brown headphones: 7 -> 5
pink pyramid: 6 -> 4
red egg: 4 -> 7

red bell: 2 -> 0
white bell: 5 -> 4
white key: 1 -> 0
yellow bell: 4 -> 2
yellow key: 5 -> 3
------------------------------------
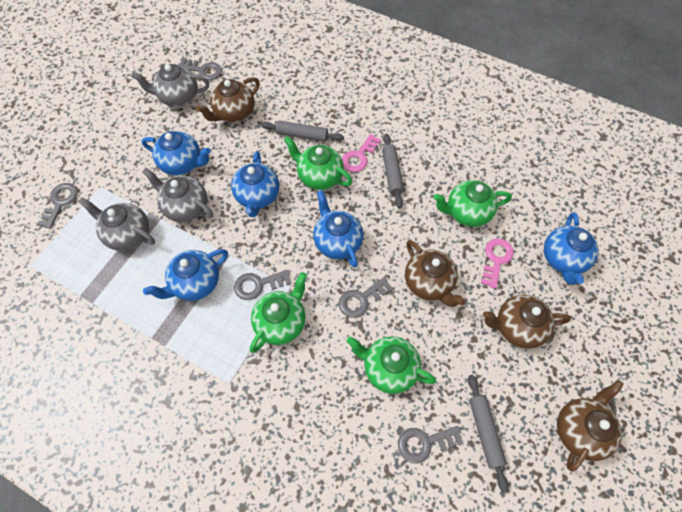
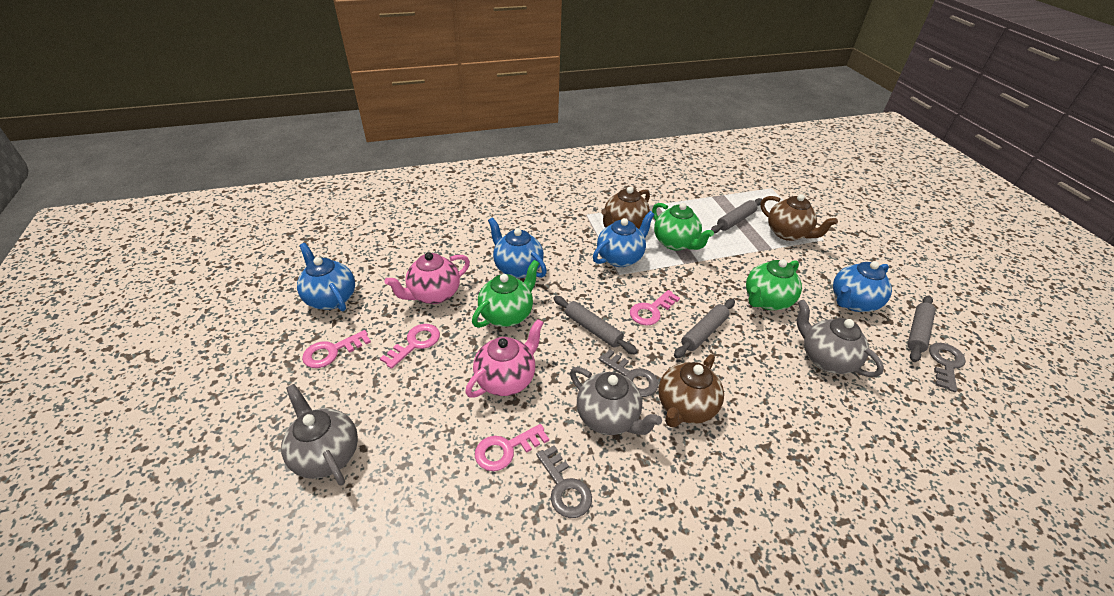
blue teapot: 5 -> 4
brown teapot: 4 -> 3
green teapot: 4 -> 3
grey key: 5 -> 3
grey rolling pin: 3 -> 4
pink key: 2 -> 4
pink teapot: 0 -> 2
------------------------------------
=== REQUIRED ACTION ===
A count is all that should be returned: the number of lines in these records containing the string "bell".

=== TASK RESULT ===
3